Task data.
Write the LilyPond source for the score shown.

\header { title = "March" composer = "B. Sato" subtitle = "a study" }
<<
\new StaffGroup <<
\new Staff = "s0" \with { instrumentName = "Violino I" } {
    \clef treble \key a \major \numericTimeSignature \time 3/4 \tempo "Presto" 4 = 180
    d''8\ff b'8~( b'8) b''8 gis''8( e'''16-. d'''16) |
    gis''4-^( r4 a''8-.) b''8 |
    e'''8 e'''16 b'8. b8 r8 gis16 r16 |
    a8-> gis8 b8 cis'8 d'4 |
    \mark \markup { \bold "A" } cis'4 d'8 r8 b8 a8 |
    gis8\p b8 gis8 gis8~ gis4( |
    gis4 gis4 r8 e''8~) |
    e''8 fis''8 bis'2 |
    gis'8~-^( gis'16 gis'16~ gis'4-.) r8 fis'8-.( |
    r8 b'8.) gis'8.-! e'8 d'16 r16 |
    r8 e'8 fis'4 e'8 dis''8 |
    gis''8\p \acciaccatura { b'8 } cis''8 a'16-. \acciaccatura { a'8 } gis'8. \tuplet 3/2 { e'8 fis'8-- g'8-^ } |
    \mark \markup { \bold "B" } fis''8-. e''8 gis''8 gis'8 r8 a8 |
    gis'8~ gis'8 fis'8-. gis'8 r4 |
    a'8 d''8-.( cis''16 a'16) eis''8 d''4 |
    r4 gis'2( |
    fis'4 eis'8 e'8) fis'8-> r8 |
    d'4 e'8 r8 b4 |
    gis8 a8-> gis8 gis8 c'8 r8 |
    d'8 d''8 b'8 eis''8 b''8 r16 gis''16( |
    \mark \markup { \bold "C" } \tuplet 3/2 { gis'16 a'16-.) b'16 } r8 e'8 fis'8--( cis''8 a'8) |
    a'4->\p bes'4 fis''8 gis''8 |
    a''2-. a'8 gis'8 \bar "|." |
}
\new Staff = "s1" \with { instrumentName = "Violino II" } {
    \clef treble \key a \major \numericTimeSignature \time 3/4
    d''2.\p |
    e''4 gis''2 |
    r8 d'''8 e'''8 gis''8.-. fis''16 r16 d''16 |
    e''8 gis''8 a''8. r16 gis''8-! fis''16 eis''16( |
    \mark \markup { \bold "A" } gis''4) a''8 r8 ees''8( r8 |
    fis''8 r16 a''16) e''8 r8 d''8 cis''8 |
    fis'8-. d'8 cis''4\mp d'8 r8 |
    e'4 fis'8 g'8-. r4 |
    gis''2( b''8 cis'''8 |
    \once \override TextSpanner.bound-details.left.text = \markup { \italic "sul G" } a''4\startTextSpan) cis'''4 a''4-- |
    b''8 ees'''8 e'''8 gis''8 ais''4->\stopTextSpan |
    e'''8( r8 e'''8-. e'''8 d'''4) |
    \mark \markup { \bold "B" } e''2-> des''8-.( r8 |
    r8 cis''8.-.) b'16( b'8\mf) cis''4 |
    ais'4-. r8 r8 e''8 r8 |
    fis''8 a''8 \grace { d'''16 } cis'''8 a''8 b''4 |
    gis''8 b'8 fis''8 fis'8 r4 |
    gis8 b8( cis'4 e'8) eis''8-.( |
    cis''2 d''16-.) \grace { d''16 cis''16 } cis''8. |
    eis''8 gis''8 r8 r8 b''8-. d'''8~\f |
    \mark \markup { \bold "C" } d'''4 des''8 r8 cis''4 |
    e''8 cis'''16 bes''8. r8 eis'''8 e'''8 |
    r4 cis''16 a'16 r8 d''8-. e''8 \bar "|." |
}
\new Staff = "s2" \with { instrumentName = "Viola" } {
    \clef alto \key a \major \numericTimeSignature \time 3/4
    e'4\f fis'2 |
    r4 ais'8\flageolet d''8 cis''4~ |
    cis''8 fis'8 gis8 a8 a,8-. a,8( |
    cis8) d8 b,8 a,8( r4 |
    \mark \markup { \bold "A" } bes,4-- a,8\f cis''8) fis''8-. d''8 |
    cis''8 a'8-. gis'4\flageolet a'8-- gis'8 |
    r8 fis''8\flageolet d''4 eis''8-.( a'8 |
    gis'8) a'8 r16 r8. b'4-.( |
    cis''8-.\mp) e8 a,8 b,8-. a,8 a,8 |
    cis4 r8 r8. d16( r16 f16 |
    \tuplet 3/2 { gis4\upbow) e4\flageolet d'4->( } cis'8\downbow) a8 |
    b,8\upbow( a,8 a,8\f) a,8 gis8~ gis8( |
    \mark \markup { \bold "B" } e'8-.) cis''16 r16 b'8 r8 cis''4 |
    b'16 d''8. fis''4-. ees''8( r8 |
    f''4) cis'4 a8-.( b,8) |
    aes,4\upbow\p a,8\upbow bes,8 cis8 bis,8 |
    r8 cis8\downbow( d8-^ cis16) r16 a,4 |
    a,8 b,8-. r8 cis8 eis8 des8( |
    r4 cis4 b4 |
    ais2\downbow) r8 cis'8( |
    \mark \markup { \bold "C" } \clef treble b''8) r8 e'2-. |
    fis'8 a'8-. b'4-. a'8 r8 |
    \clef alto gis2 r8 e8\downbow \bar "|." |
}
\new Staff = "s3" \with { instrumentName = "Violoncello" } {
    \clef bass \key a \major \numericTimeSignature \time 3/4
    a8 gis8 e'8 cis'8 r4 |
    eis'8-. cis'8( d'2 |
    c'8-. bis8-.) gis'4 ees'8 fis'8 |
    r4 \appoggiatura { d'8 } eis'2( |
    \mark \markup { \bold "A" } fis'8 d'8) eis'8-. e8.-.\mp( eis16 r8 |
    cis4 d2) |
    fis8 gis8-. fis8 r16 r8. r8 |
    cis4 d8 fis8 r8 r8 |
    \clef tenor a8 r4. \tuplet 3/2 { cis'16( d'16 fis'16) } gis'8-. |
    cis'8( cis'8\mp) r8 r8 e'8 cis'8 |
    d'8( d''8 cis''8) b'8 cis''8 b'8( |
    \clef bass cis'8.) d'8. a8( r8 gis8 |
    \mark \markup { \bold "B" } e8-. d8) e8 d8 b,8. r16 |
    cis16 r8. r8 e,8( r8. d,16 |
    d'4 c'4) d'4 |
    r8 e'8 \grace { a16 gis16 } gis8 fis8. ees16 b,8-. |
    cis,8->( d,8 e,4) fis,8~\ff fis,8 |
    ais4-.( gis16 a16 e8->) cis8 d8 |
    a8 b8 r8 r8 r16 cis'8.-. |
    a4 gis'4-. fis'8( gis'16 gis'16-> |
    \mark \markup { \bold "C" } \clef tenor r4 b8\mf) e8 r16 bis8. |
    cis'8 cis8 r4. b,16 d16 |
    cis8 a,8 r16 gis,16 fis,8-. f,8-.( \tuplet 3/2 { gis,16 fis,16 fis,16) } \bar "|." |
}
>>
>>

Objective. Show every line in the rows above that contains the string "Violino", treating uppercase and lowercase as different.

Response for this exercise.
\new Staff = "s0" \with { instrumentName = "Violino I" } {
\new Staff = "s1" \with { instrumentName = "Violino II" } {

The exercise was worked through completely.